DATA SECTION:
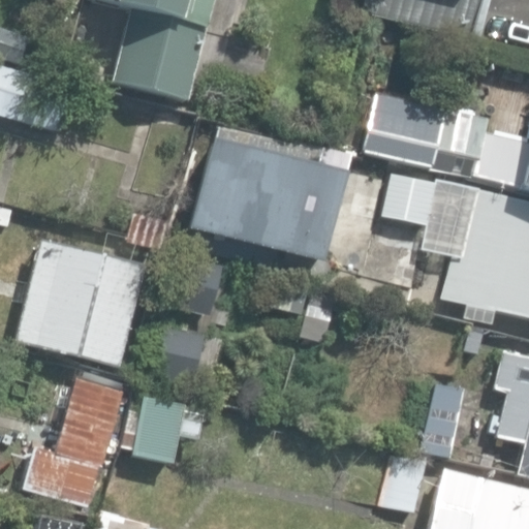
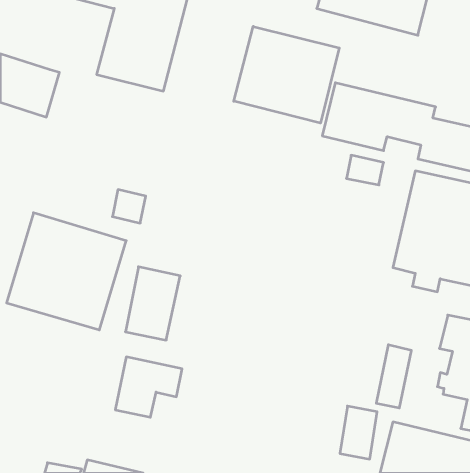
building: none -> [234,26,339,123]
building: [190,127,342,262] -> none
building: [22,379,124,506] -> none

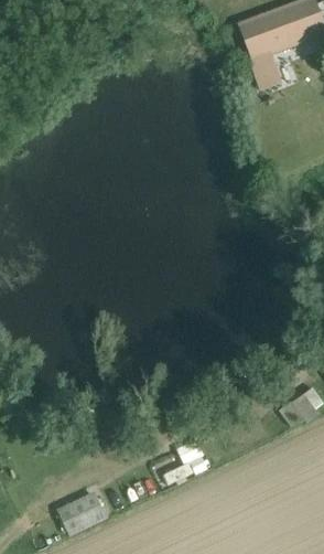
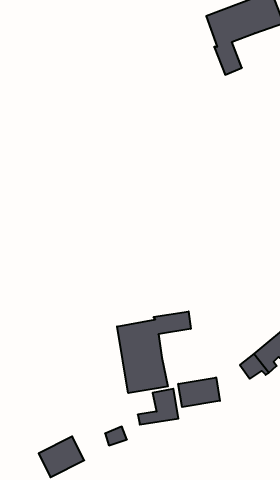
building: none -> [117,311,191,393]
building: none -> [178,377,220,407]

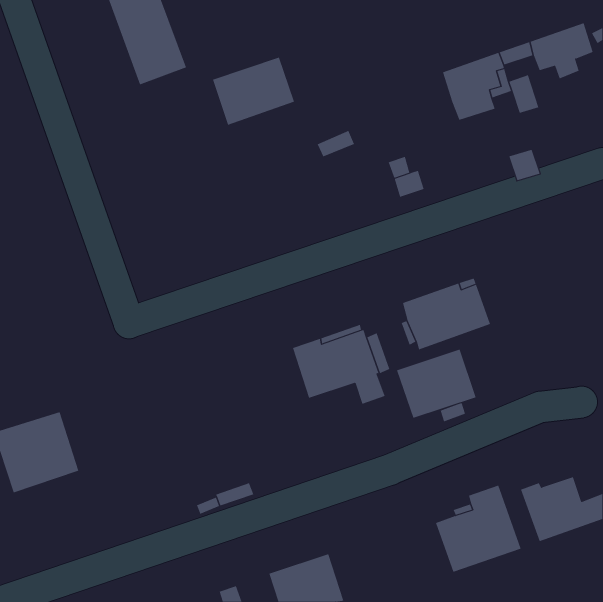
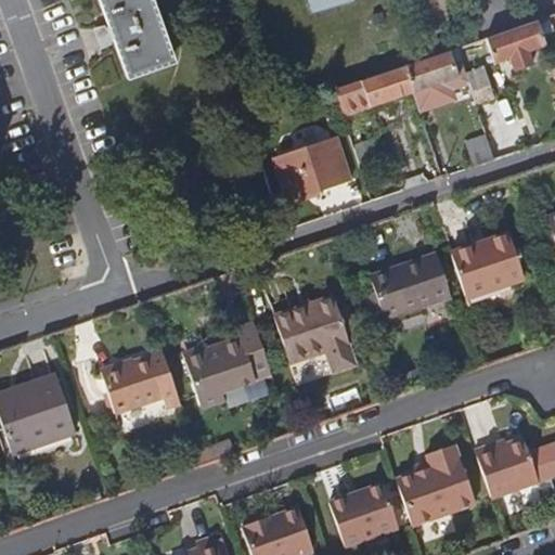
building: [212,57,295,126] -> [275,137,351,199]
building: none -> [336,66,414,118]
building: [396,349,477,419] -> [451,235,525,299]
building: none -> [185,325,271,406]
building: none -> [99,351,180,412]
building: none -> [333,483,401,546]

PROMPT: Return, from the entries, each line that holds "none".

TASK SOLUTION:
building: none -> [234,26,339,123]
building: [190,127,342,262] -> none
building: [22,379,124,506] -> none
building: none -> [117,311,191,393]
building: none -> [178,377,220,407]
building: none -> [336,66,414,118]
building: none -> [185,325,271,406]
building: none -> [99,351,180,412]
building: none -> [333,483,401,546]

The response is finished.